Task goal: Starting with the line that mentions "LP1: lamp 6V", repeat each line verbatim until the entries end, both ends included.
------------------------------------------------
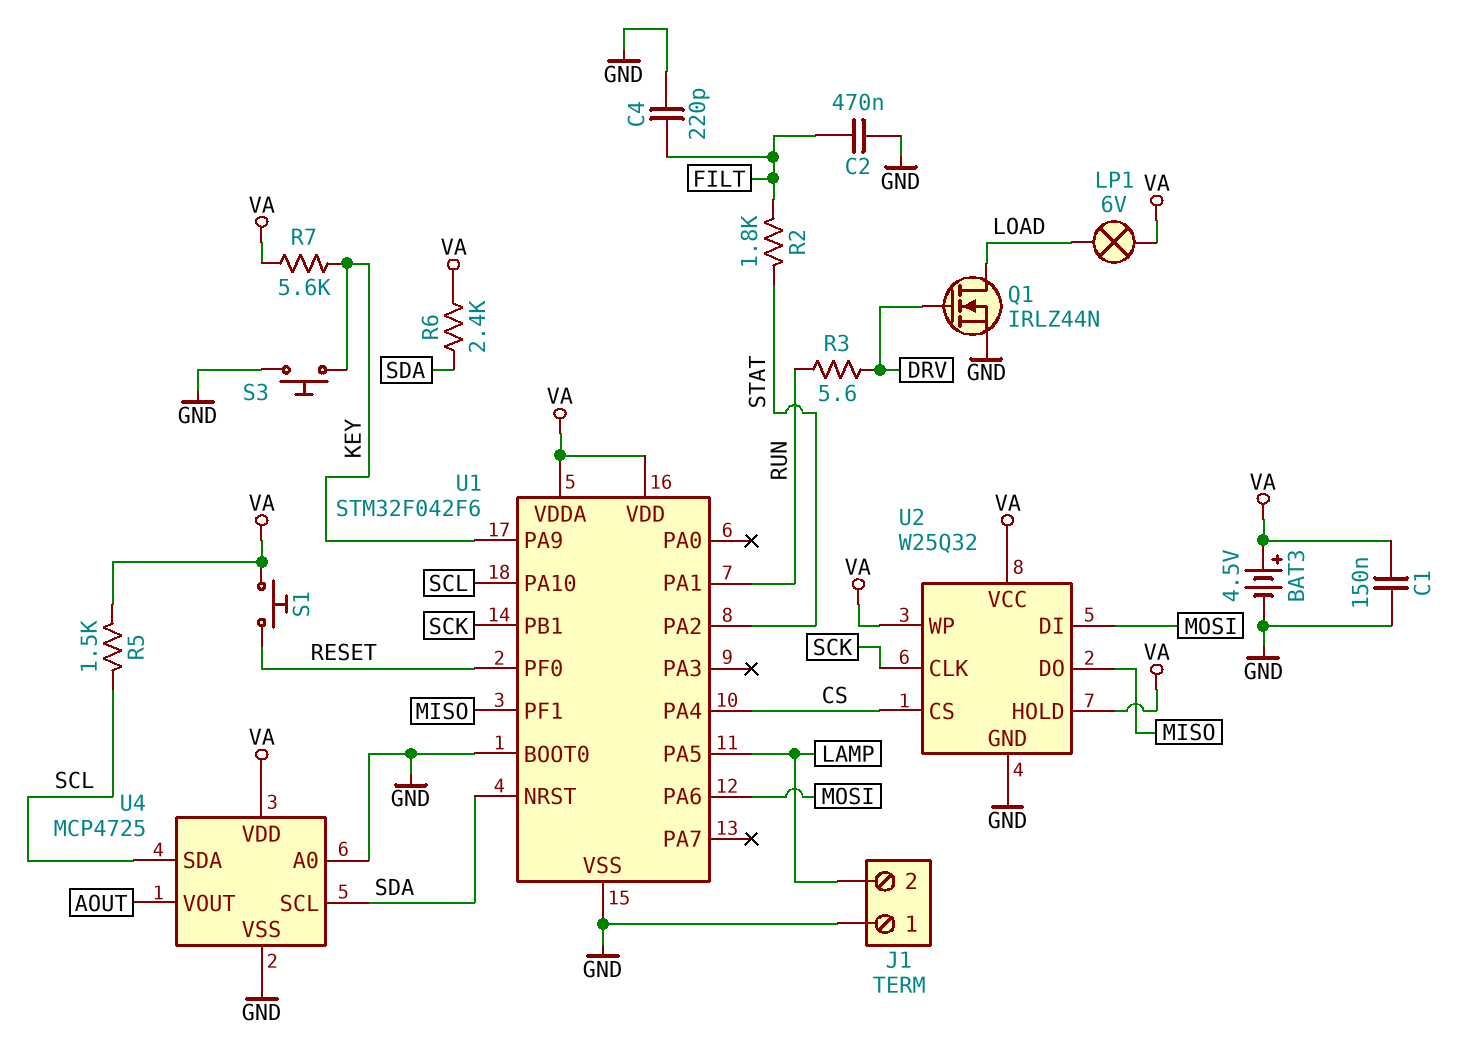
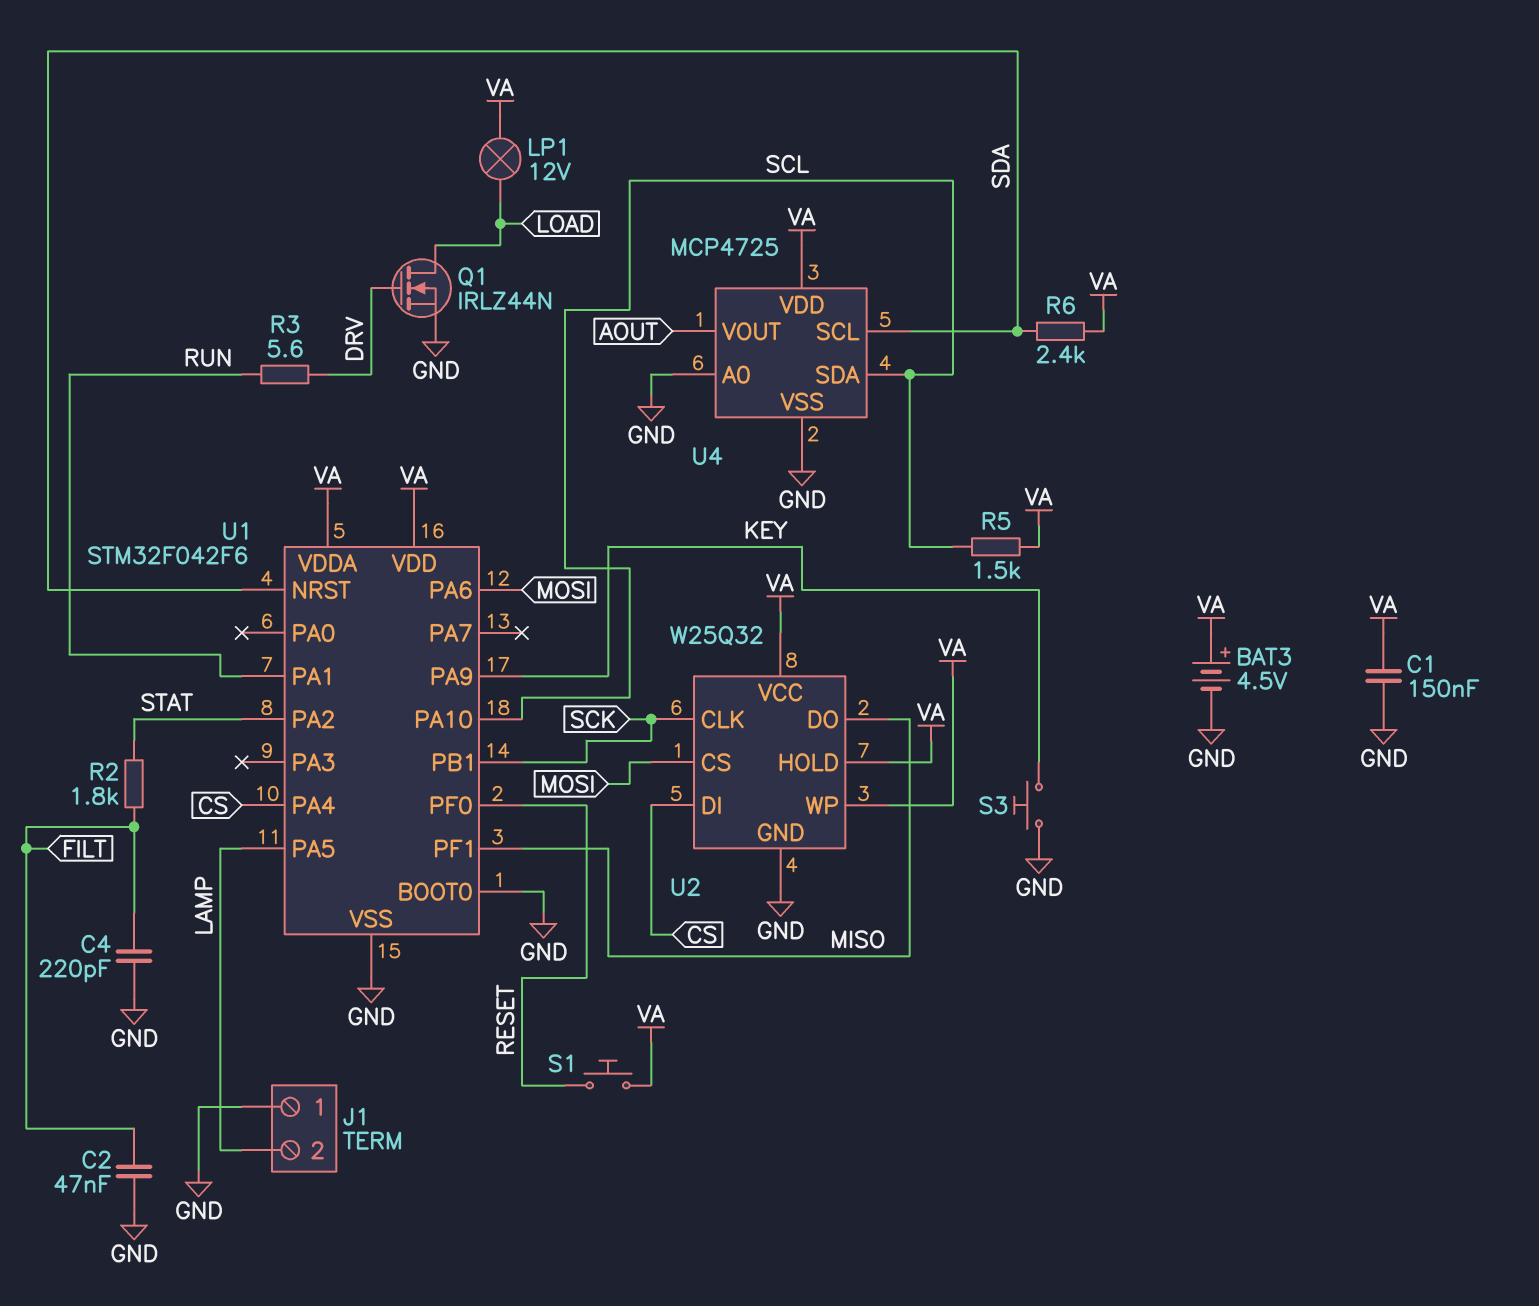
C2: 470nF (FILT, GND) -> 47nF (FILT, GND)
LP1: lamp 6V (LOAD, VA) -> lamp 12V (LOAD, VA)
R7: 5.6k (KEY, VA) -> none
U2 pin CS: CS -> MOSI
U2 pin DI: MOSI -> CS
------------------------------------------------
Task response:
LP1: lamp 6V (LOAD, VA) -> lamp 12V (LOAD, VA)
R7: 5.6k (KEY, VA) -> none
U2 pin CS: CS -> MOSI
U2 pin DI: MOSI -> CS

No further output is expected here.